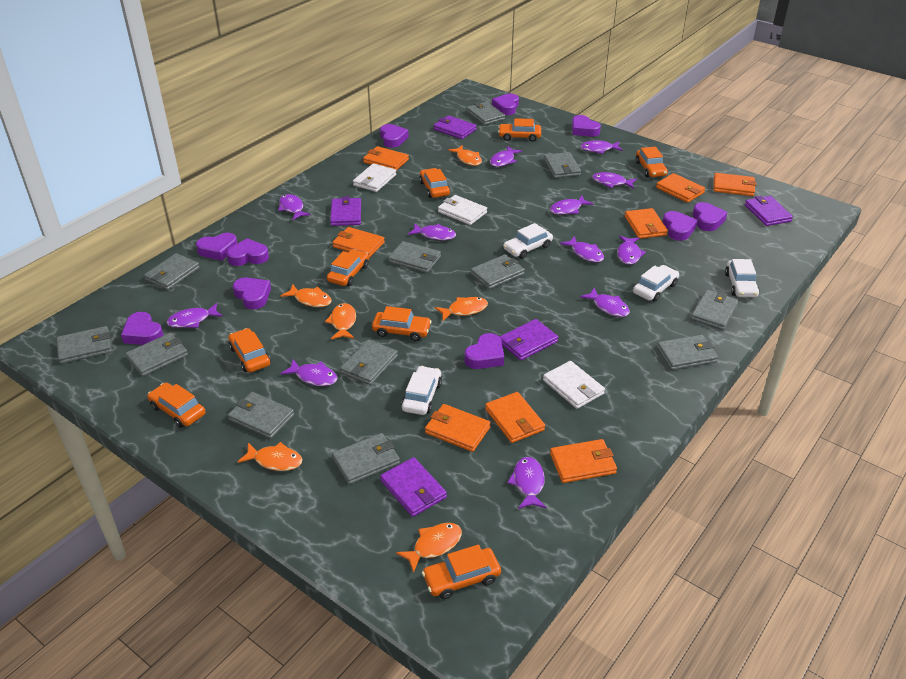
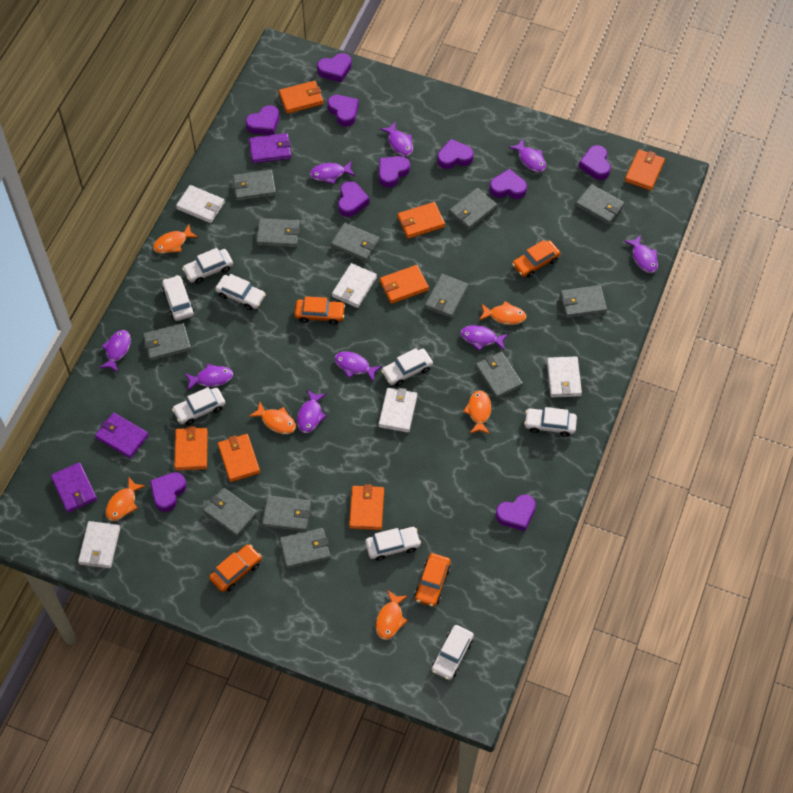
orange car: 8 -> 4
orange wallet: 8 -> 7
purple fish: 12 -> 9
purple wallet: 5 -> 3
white car: 4 -> 8
white wallet: 3 -> 5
########
→ What you should do: Each record must be returned exactly as it stands, and the images omitted.

→ Response box:
orange car: 8 -> 4
orange wallet: 8 -> 7
purple fish: 12 -> 9
purple wallet: 5 -> 3
white car: 4 -> 8
white wallet: 3 -> 5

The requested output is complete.